## Do this
Pick out each line below that contains the string "kern" and copy it.

## Input
▬▬▬▬▬▬▬▬▬▬

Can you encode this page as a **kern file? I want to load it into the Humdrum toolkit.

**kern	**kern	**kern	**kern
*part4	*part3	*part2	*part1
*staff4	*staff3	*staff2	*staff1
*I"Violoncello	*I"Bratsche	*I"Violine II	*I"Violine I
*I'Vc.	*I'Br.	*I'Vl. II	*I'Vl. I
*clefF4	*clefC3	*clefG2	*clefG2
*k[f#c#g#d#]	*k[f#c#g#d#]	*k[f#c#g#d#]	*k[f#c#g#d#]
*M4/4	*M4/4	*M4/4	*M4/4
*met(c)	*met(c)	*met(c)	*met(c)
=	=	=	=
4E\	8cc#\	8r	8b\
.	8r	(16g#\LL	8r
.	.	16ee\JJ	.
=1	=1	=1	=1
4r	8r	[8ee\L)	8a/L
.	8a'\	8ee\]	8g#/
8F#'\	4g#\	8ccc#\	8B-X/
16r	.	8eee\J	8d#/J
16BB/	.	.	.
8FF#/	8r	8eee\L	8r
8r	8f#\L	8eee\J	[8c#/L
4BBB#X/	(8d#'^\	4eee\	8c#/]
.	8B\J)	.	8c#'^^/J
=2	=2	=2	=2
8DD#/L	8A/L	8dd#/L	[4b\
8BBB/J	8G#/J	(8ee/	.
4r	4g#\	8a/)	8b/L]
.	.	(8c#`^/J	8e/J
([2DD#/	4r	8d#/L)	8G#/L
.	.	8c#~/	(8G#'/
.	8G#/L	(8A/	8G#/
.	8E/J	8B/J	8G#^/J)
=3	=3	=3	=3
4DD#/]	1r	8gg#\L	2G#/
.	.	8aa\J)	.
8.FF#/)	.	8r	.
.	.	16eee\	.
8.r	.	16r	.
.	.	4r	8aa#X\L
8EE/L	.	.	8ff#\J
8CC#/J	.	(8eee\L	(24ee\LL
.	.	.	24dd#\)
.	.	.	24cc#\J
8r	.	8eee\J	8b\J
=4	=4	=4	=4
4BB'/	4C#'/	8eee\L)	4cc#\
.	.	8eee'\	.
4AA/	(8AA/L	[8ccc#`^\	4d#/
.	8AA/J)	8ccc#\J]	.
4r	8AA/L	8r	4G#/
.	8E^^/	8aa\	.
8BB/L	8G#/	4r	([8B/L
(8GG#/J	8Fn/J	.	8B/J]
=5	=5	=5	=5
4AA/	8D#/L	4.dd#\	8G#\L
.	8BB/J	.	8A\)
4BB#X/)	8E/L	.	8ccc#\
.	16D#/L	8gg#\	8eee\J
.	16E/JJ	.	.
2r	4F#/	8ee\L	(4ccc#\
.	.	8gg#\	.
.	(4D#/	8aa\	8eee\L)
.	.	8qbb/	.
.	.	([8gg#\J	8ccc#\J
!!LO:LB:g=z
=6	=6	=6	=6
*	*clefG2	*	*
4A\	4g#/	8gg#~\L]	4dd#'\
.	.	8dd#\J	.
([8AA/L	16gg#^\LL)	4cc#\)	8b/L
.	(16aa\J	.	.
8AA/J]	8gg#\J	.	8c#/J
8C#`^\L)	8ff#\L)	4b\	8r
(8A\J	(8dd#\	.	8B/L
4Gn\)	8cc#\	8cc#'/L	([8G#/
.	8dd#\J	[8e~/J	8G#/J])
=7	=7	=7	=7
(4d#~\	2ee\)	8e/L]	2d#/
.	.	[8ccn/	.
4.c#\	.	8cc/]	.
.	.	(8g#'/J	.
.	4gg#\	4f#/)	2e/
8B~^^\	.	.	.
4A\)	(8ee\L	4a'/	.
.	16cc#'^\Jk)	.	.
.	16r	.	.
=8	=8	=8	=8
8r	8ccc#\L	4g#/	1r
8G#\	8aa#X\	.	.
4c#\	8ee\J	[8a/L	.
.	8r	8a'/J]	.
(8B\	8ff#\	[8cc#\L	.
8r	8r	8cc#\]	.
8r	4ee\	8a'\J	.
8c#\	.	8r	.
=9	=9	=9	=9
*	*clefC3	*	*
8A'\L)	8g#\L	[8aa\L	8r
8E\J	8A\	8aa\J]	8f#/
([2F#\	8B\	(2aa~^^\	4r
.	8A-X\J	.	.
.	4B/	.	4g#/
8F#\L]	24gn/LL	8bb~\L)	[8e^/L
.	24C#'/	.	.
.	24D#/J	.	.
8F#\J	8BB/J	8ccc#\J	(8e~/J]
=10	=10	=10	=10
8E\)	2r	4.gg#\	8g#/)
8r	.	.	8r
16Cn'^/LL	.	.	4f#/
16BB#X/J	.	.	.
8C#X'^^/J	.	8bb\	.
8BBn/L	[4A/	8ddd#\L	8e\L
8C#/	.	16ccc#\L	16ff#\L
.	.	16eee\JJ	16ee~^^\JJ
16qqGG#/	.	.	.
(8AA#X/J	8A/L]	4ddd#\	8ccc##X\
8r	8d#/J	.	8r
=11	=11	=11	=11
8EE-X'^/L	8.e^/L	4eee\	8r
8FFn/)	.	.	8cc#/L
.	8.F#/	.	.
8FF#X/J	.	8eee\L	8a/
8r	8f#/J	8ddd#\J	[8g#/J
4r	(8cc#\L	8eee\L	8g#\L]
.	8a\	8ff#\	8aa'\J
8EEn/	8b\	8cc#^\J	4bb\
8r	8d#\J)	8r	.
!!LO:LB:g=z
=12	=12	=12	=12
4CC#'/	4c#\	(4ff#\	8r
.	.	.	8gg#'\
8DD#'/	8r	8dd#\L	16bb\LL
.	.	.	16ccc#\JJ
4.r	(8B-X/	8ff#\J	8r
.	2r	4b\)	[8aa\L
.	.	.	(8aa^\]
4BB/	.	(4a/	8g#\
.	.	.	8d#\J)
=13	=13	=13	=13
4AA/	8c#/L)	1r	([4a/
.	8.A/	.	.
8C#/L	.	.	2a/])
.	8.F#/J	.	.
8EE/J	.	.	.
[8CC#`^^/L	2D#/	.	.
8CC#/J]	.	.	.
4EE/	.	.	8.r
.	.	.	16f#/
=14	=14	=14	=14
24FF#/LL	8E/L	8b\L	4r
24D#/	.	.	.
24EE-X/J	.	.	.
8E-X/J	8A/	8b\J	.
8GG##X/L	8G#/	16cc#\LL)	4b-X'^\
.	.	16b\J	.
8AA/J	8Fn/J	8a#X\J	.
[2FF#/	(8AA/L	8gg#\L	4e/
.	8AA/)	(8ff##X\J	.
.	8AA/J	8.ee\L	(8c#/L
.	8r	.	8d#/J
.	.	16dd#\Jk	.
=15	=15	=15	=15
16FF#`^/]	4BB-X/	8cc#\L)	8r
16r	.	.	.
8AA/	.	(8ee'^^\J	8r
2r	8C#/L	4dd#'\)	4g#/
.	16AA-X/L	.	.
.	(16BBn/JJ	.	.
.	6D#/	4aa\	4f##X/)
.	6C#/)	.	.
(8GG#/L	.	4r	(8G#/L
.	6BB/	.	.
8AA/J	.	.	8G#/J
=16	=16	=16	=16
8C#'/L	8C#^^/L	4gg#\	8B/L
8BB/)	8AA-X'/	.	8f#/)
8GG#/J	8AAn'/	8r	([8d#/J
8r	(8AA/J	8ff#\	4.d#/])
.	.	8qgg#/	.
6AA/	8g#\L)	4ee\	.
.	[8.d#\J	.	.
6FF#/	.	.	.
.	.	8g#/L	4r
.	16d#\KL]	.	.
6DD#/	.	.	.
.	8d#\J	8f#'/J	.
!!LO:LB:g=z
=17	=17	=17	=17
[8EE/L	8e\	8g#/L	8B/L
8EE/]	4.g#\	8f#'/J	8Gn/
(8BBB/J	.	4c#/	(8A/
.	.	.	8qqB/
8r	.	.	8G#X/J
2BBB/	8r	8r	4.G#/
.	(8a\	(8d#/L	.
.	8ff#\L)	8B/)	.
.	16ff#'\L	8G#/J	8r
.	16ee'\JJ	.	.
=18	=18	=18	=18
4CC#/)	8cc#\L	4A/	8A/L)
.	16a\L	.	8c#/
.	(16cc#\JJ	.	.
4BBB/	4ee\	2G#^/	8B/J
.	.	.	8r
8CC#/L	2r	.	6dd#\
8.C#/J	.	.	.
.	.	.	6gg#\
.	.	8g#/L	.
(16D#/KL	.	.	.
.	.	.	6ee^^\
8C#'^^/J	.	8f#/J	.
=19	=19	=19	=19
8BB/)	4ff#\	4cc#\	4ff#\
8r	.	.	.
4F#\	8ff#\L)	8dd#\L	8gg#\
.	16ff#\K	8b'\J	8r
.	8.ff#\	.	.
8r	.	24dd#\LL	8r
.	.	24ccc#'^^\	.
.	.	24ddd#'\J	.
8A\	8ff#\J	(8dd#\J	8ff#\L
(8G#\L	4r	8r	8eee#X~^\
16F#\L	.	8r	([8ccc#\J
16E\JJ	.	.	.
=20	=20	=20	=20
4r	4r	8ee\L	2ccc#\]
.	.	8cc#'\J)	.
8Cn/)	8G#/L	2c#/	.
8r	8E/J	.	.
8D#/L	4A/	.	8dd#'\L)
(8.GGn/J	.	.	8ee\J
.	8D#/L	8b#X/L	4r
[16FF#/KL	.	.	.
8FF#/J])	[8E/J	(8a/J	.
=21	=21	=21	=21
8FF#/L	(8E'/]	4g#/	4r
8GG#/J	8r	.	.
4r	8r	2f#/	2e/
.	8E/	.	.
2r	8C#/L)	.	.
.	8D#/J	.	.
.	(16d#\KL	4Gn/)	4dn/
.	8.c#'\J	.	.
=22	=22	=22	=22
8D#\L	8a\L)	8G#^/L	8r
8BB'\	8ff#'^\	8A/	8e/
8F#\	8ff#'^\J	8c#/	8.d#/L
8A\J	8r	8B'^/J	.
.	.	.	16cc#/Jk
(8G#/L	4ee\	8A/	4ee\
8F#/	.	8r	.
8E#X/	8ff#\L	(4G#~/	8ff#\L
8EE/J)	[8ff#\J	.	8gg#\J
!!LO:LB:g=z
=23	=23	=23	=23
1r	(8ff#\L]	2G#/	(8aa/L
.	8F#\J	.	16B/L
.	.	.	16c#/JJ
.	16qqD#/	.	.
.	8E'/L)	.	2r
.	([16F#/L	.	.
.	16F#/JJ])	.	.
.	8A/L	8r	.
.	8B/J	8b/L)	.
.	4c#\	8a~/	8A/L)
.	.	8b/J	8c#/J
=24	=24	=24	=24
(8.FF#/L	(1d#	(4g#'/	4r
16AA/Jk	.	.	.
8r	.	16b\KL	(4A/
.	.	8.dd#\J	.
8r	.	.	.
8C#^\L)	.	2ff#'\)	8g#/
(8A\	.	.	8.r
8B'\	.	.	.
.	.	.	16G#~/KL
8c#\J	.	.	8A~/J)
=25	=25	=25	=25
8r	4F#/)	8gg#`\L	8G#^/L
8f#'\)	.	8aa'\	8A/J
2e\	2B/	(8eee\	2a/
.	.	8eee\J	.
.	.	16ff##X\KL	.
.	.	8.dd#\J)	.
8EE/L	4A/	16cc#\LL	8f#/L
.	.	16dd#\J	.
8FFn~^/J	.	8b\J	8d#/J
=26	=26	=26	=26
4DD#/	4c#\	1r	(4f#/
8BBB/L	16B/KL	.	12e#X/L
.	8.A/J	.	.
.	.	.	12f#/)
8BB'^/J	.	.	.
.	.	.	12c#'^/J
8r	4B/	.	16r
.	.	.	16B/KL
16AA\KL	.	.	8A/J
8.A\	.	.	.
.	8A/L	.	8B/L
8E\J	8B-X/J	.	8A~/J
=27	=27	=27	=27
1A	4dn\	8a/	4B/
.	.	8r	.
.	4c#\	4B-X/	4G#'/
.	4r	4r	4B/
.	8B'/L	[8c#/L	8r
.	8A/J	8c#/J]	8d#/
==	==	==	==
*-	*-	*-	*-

▬▬▬▬▬▬▬▬▬▬

## The completed task
Can you encode this page as a **kern file? I want to load it into the Humdrum toolkit.
**kern	**kern	**kern	**kern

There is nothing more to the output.